EXTRACTED ENTRIES:
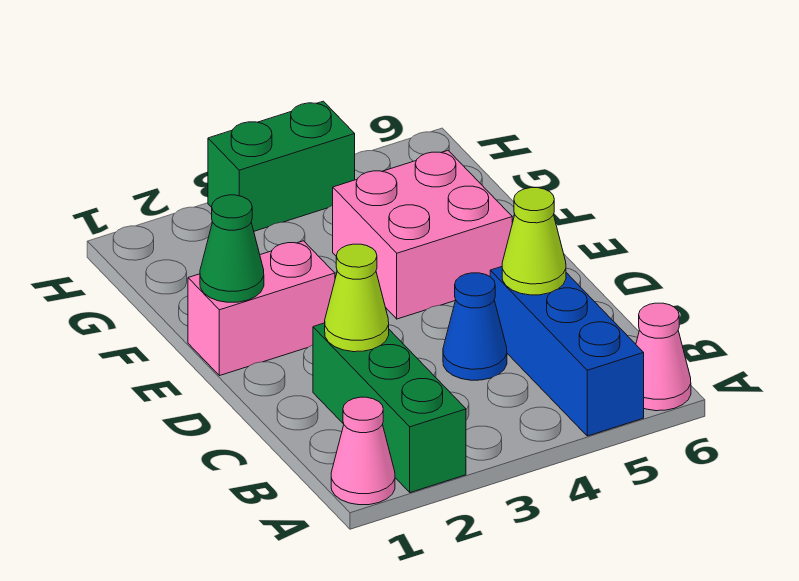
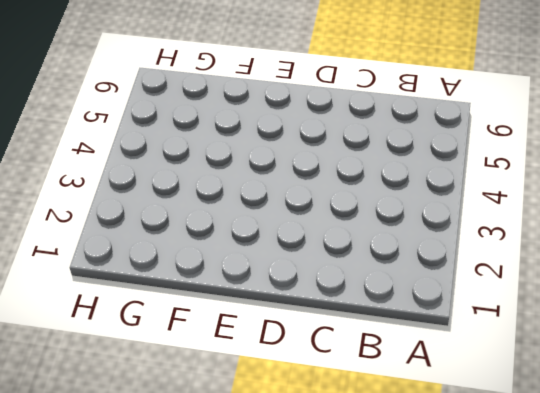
none -> pink 1x1 cone [331,397,395,505]
none -> green 1x3 brick [313,323,466,493]

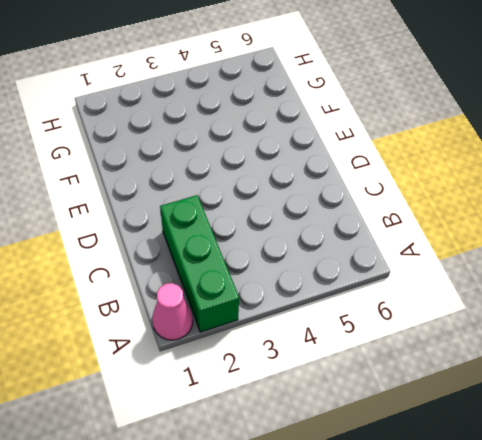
none -> blue 1x3 brick [490,267,644,436]
none -> pink 1x1 cone [636,303,691,411]

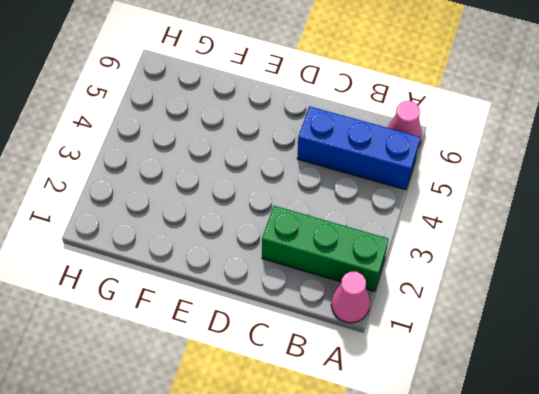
none -> blue 1x1 cone [443,273,507,380]
none -> pink 1x2 brick [188,241,335,376]

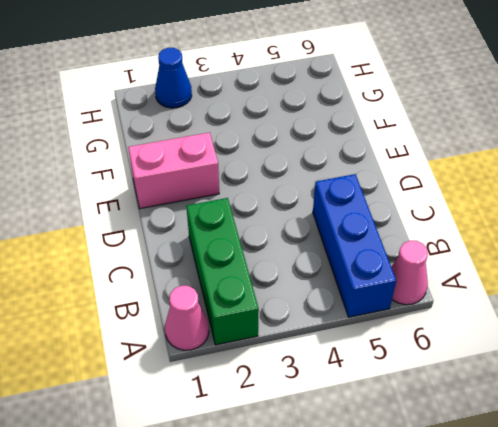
blue 1x1 cone [155,48,192,108] -> blue 1x1 cone moved to [443,273,507,380]
none -> pink 2x2 brick [333,151,512,319]
none -> green 1x2 brick [208,101,355,231]

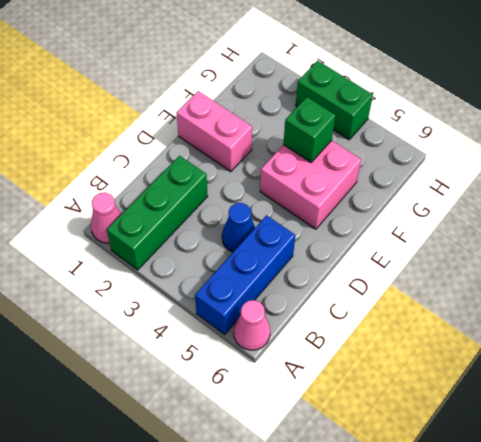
green 1x1 brick [283,97,336,162] -> none
none -> lime 1x1 cone [325,244,389,352]
none -> lime 1x1 cone [502,188,566,295]

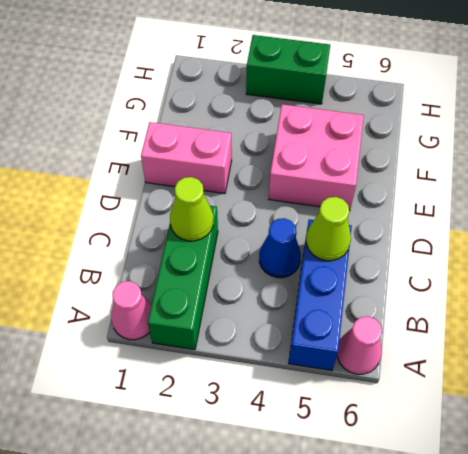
none -> green 1x1 cone [200,195,264,302]

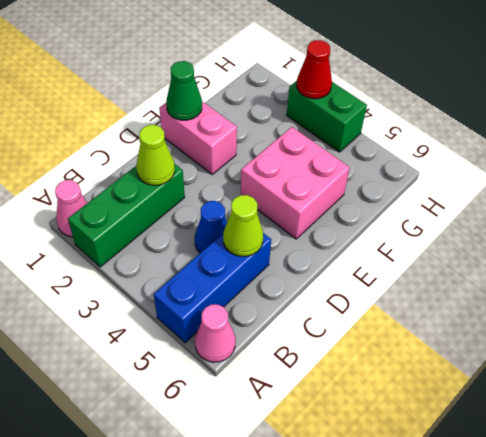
red 1x1 cone [297,40,332,99] -> none

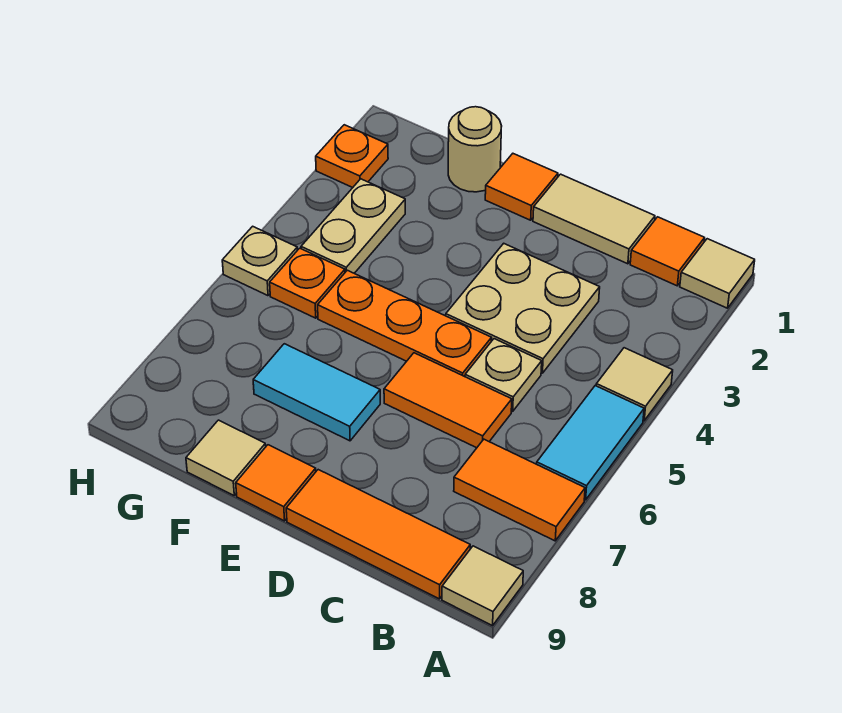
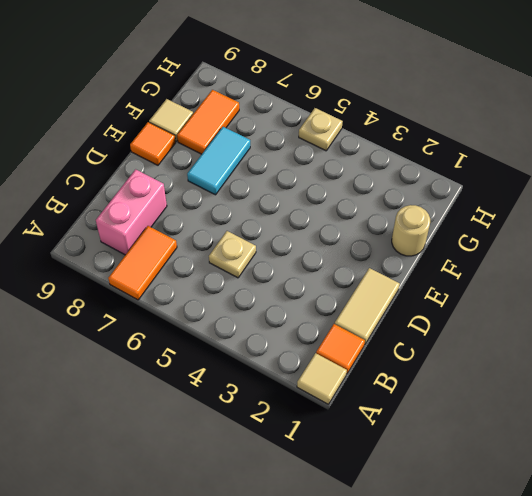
pink 1x2 brick [96,169,167,255] -> none
orange 1x2 tile [177,90,239,154] -> orange 1x2 tile moved to [384,353,512,448]
none -> tan 1x1 tile [596,348,673,421]
none -> cyan 1x2 tile [537,386,644,500]
none -> tan 1x1 tile [442,546,523,626]

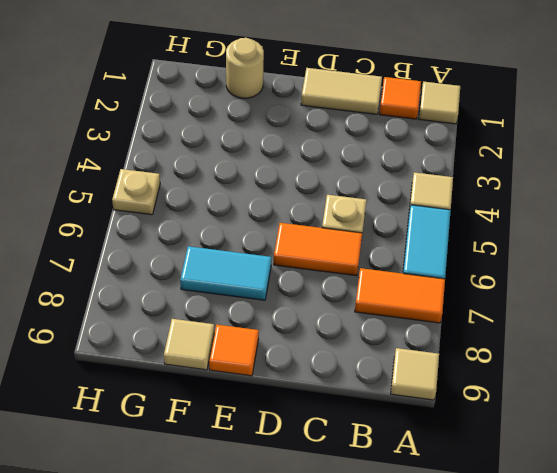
none -> orange 1x3 tile [286,470,470,599]
none -> tan 2x2 plate [446,243,600,373]
none -> orange 1x3 plate [318,270,492,377]

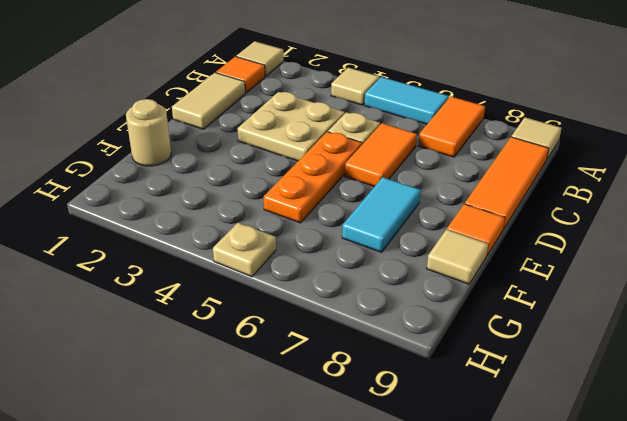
none -> orange 1x1 tile [485,154,558,220]
none -> tan 1x2 plate [301,179,405,273]
none -> orange 1x1 plate [270,248,345,318]

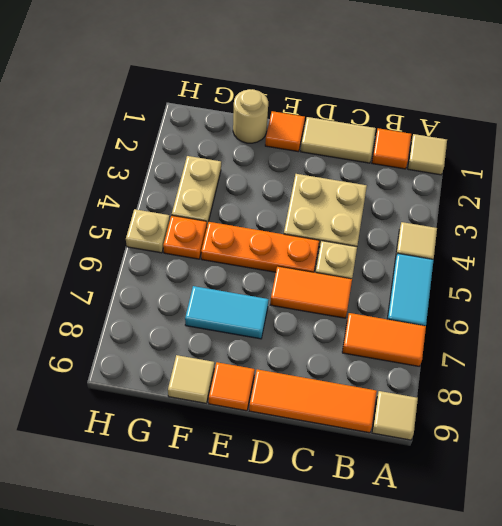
none -> orange 1x1 plate [316,125,388,188]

REQUIRED ACTION:
Print each record exactly as it stands, omitting the pictures.

EXERCISE ANSWER:
none -> pink 1x1 cone [331,397,395,505]
none -> green 1x3 brick [313,323,466,493]

none -> blue 1x3 brick [490,267,644,436]
none -> pink 1x1 cone [636,303,691,411]

none -> blue 1x1 cone [443,273,507,380]
none -> pink 1x2 brick [188,241,335,376]

blue 1x1 cone [155,48,192,108] -> blue 1x1 cone moved to [443,273,507,380]
none -> pink 2x2 brick [333,151,512,319]
none -> green 1x2 brick [208,101,355,231]

green 1x1 brick [283,97,336,162] -> none
none -> lime 1x1 cone [325,244,389,352]
none -> lime 1x1 cone [502,188,566,295]

none -> green 1x1 cone [200,195,264,302]

red 1x1 cone [297,40,332,99] -> none

pink 1x2 brick [96,169,167,255] -> none
orange 1x2 tile [177,90,239,154] -> orange 1x2 tile moved to [384,353,512,448]
none -> tan 1x1 tile [596,348,673,421]
none -> cyan 1x2 tile [537,386,644,500]
none -> tan 1x1 tile [442,546,523,626]

none -> orange 1x3 tile [286,470,470,599]
none -> tan 2x2 plate [446,243,600,373]
none -> orange 1x3 plate [318,270,492,377]

none -> orange 1x1 tile [485,154,558,220]
none -> tan 1x2 plate [301,179,405,273]
none -> orange 1x1 plate [270,248,345,318]

none -> orange 1x1 plate [316,125,388,188]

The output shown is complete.